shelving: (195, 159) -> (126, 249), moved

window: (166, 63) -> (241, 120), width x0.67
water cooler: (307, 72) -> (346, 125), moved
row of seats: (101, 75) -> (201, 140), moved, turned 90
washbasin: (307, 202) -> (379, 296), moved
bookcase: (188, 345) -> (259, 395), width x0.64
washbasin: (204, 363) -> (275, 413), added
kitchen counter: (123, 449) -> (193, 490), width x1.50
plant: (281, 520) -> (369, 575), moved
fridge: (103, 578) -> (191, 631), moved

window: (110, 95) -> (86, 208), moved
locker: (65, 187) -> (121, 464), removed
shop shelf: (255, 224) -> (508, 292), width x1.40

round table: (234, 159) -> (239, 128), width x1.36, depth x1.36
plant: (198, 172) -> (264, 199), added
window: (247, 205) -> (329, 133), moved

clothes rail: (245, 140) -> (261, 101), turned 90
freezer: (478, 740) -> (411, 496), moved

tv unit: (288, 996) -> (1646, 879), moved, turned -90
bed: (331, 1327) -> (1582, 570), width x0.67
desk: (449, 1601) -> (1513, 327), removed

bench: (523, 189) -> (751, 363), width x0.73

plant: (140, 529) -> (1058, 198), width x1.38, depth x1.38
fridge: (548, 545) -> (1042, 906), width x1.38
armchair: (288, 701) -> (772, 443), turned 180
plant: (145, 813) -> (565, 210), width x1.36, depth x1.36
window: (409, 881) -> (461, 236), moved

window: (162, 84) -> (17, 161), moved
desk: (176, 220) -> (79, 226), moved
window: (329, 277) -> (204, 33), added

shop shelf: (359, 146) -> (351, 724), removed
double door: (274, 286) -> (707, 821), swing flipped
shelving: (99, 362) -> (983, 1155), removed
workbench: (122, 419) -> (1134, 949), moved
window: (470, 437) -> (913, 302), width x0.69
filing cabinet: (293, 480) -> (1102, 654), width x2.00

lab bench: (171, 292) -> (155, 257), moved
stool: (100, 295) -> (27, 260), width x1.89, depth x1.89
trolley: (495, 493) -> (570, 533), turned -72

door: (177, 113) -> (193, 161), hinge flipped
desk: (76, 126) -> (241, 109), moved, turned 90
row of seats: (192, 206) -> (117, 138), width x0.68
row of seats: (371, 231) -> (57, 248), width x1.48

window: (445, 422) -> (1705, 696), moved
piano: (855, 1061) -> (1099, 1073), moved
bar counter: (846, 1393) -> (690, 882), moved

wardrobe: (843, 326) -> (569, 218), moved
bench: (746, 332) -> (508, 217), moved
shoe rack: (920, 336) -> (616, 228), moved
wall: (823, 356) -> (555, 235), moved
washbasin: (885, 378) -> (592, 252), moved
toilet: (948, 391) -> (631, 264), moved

══════

▶ [What is being asked] Return every line of the entries above that the string "flipped" appears in.

▶ [Task response]
double door: (274, 286) -> (707, 821), swing flipped
door: (177, 113) -> (193, 161), hinge flipped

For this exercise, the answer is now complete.